### What you have to do
Output every entry exactly as written, skipping any pictures.

[Synthetic shape transformation data]

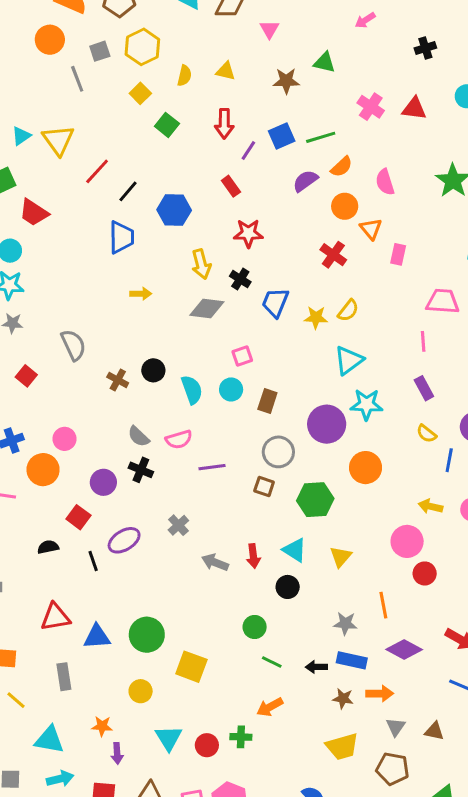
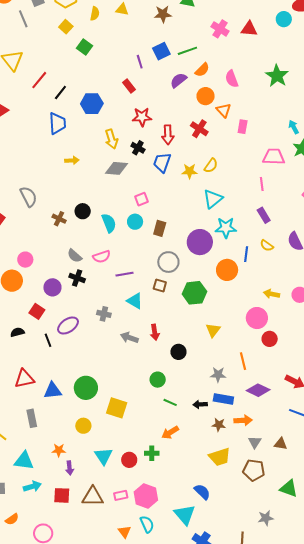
red arrow: (224, 124) -> (168, 135), moved
purple line: (248, 150) -> (140, 62), turned -48
blue line: (449, 460) -> (246, 254), moved
gray cross: (178, 525) -> (104, 314), turned -32
cyan triangle: (295, 550) -> (135, 301), moved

### Result of this exercise
red arrow: (224, 124) -> (168, 135), moved
purple line: (248, 150) -> (140, 62), turned -48
blue line: (449, 460) -> (246, 254), moved
gray cross: (178, 525) -> (104, 314), turned -32
cyan triangle: (295, 550) -> (135, 301), moved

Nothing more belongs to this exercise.